Activity – From the data, copy out every line in which the word "category" appears.

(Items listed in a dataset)
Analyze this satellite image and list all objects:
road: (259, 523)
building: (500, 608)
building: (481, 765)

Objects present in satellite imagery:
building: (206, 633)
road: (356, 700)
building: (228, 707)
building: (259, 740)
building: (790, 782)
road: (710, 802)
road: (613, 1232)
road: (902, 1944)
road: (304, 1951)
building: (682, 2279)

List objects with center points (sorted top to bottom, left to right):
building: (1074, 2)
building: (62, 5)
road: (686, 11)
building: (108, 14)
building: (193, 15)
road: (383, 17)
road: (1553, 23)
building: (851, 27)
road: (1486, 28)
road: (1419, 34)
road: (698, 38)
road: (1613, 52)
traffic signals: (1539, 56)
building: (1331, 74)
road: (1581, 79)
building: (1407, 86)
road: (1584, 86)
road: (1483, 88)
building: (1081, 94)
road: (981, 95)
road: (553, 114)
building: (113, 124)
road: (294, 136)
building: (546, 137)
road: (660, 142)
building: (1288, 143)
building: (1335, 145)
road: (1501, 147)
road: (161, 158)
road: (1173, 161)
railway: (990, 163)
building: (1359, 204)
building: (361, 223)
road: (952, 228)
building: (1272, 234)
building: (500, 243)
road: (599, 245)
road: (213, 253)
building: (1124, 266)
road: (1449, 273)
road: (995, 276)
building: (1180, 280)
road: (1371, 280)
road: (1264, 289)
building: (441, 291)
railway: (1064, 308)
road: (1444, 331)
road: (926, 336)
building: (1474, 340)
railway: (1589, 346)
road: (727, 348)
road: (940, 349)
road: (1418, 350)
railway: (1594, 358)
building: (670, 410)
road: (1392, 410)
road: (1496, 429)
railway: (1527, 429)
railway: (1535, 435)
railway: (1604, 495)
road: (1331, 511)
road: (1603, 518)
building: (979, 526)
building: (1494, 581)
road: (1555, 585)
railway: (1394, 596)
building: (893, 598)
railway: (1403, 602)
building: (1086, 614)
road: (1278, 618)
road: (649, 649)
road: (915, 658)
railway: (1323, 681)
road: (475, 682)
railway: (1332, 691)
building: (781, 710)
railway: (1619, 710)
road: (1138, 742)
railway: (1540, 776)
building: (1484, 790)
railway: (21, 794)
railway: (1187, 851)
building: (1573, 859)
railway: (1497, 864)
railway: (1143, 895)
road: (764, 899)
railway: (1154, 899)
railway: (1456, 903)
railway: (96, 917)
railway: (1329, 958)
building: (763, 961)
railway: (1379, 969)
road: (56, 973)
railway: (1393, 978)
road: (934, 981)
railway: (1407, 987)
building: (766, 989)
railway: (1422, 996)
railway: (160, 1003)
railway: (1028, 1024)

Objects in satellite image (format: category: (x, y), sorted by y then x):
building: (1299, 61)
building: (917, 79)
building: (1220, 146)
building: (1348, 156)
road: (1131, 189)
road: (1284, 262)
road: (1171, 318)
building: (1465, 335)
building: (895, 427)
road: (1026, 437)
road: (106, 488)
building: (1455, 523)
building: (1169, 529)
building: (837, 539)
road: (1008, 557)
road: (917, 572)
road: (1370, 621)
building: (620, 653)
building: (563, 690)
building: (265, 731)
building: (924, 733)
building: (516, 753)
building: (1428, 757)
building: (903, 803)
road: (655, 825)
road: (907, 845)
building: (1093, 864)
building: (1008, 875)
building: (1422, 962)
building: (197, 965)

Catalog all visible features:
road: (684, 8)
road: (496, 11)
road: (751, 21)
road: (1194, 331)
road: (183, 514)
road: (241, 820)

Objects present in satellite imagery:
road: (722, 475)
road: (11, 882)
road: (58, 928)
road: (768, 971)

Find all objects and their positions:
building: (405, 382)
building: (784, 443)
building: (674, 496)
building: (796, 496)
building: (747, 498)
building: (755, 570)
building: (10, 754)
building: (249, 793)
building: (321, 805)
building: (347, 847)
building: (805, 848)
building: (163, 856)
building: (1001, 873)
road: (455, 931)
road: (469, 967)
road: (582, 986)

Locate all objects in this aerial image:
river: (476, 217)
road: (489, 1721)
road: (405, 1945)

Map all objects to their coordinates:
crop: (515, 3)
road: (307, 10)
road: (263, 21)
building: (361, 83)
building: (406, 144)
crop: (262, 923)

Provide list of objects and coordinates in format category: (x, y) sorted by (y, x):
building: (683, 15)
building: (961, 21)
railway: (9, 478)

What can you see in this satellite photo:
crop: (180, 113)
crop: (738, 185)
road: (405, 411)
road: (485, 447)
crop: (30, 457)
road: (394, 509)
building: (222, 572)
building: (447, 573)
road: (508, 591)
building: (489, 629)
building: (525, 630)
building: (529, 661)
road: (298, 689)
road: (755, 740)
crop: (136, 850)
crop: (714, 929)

Answer to this problem –
Objects in satellite image (format: category: (x, y), sorted by y then x):
Provide list of objects and coordinates in format category: (x, y) sorted by (y, x):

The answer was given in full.